Exercise aim:
Look over the entries that follow and work out how many lines contain "orange". State the number only.

Object state comparisons
• • • •

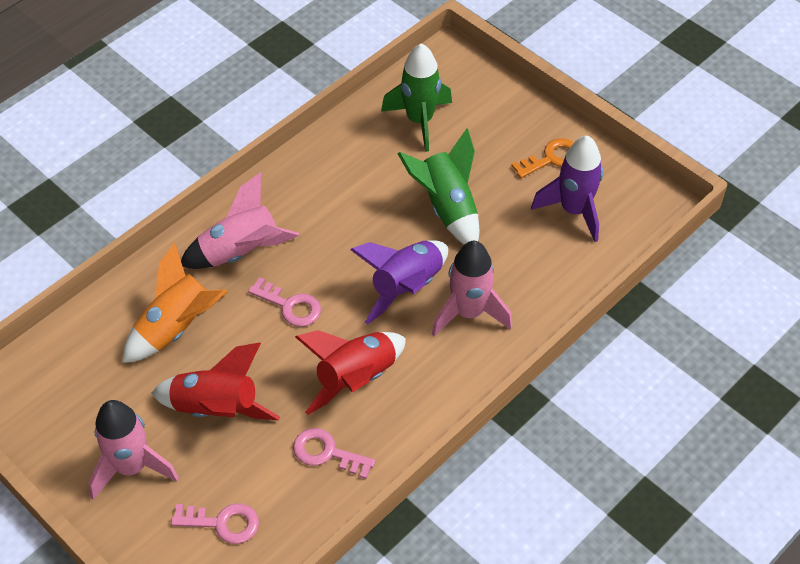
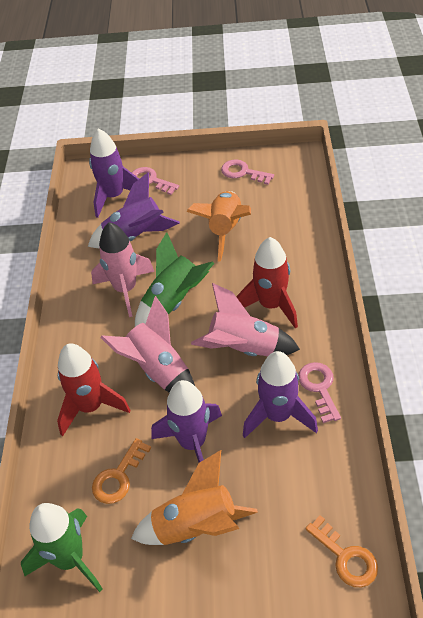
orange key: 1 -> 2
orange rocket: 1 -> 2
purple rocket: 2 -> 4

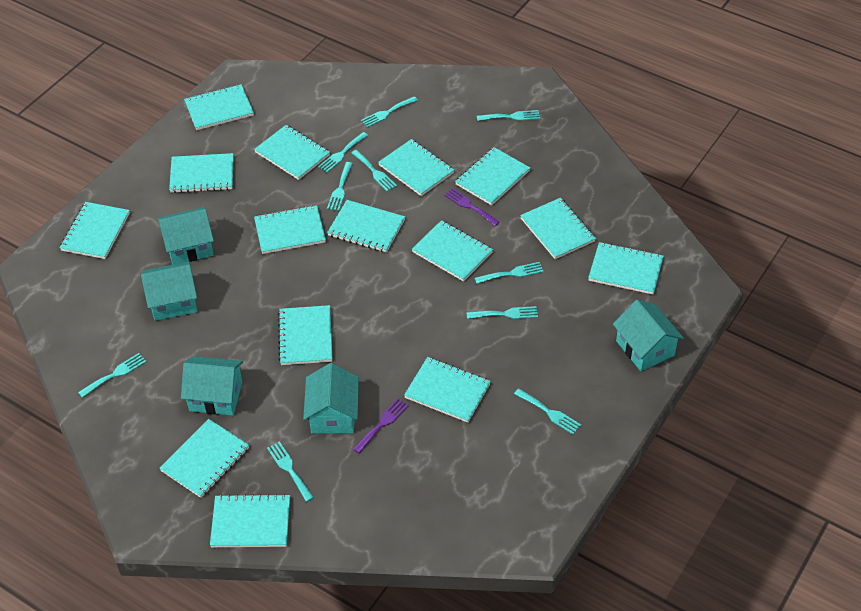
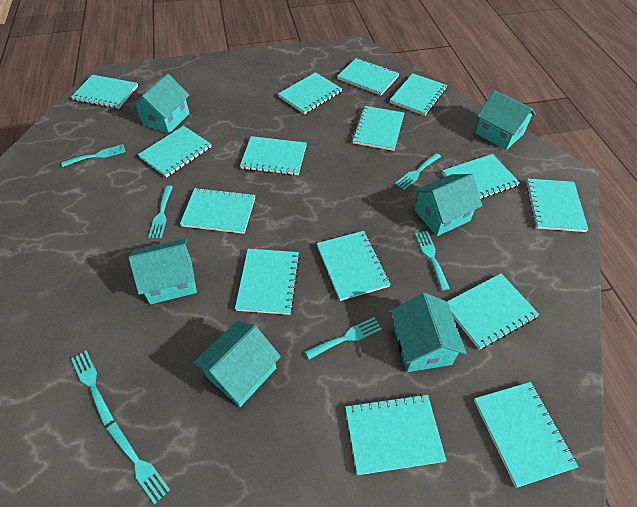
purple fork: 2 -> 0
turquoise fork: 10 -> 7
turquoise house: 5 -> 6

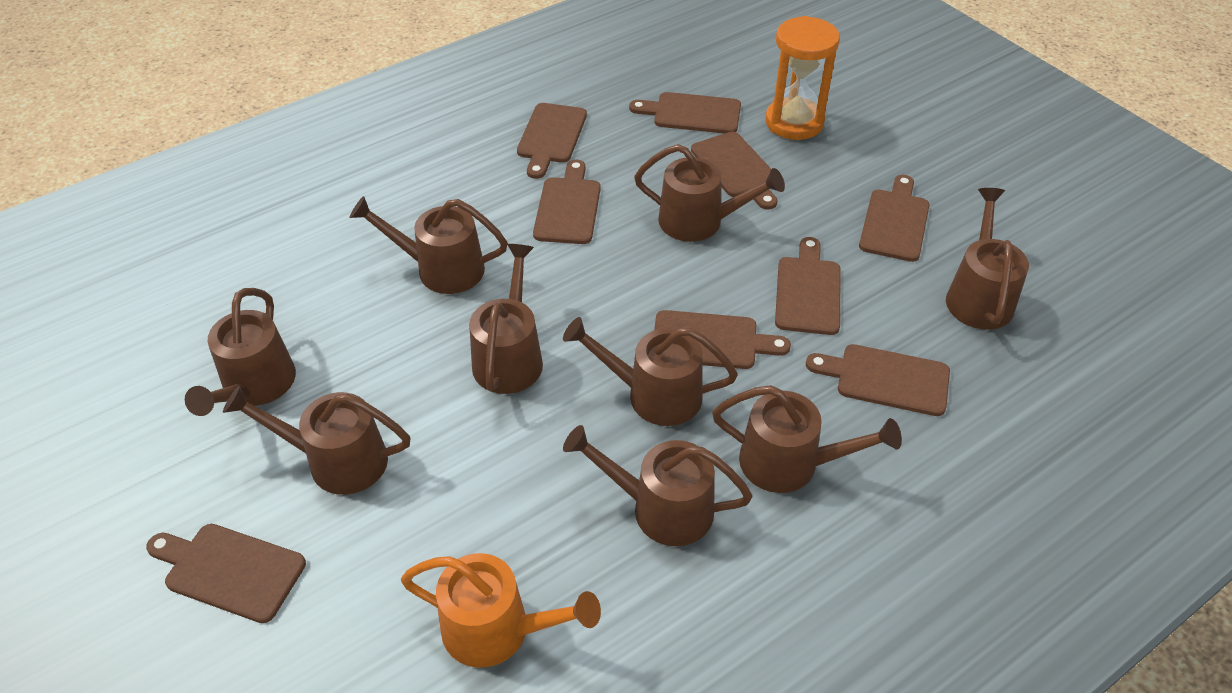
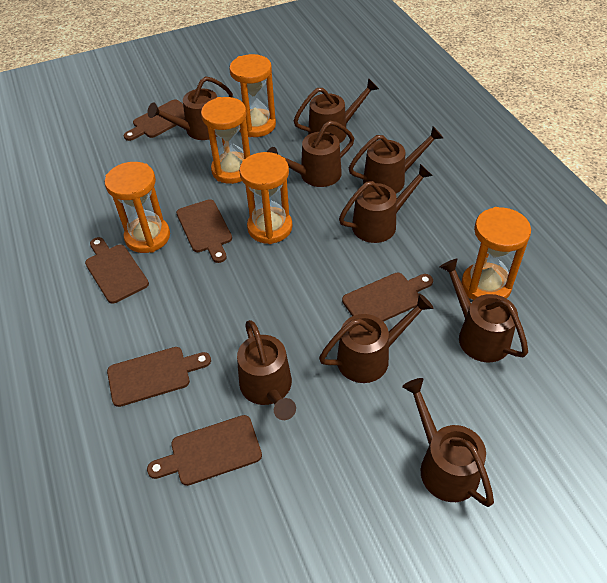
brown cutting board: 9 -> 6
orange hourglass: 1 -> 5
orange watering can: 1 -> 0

• • • •

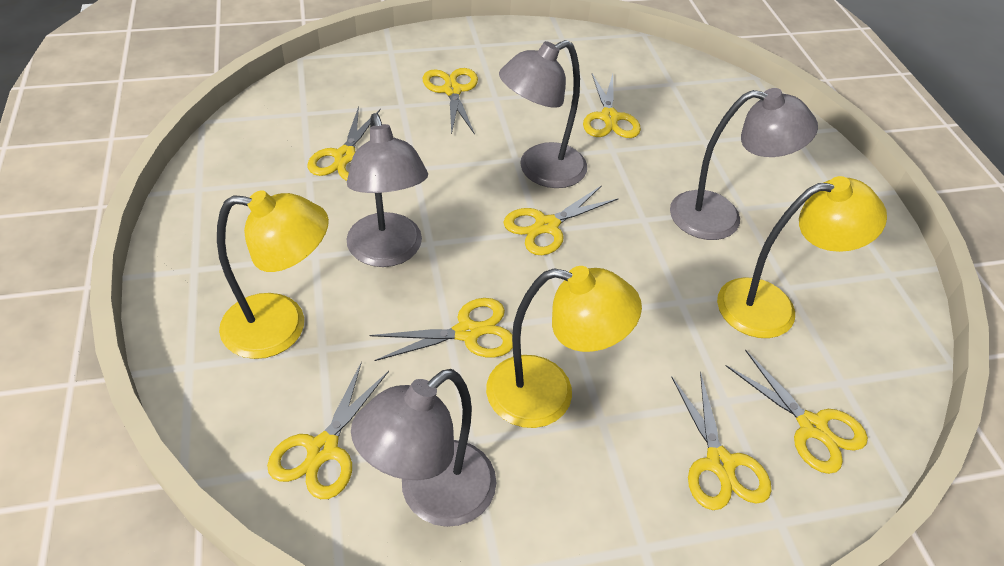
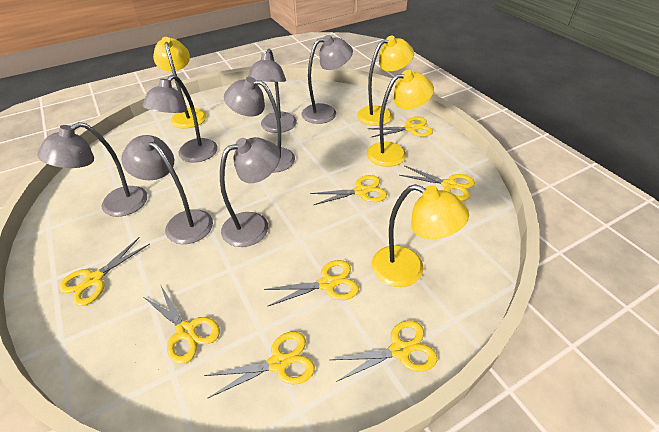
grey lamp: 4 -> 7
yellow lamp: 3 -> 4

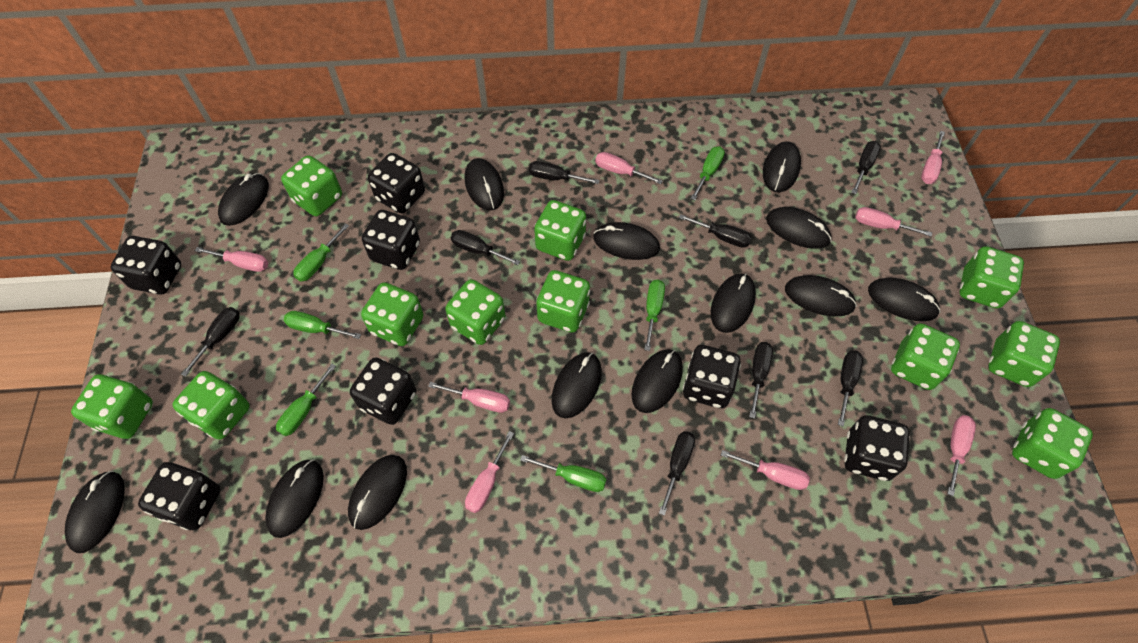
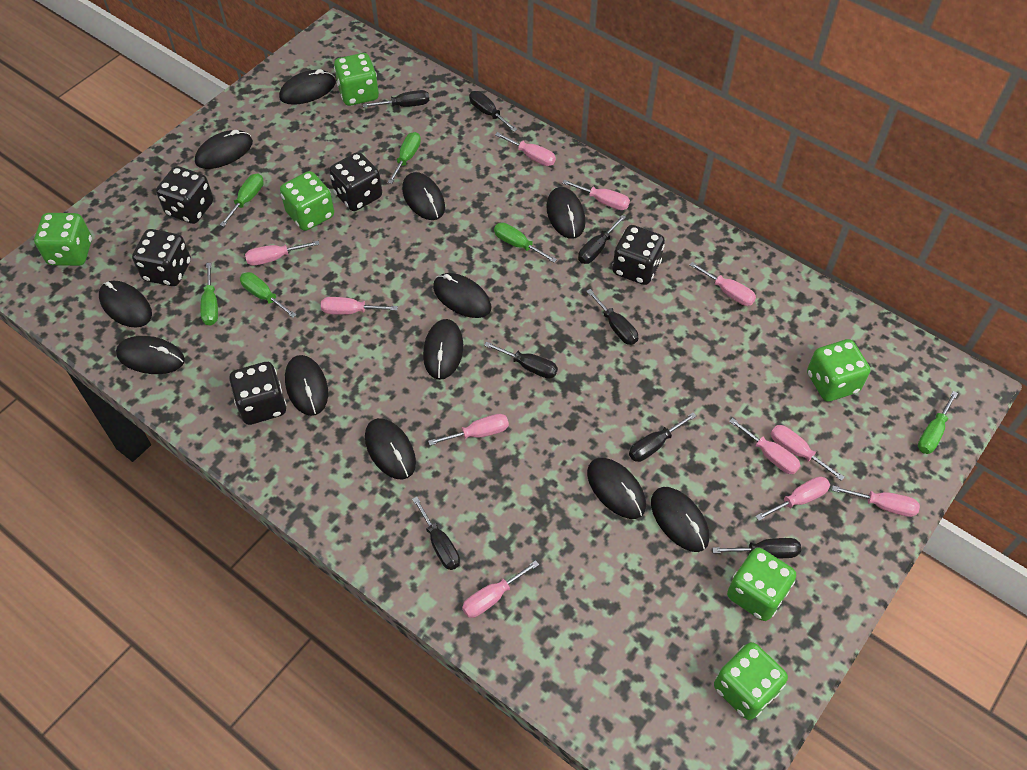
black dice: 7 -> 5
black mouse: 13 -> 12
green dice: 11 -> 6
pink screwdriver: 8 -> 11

• • • •

Answer box:
4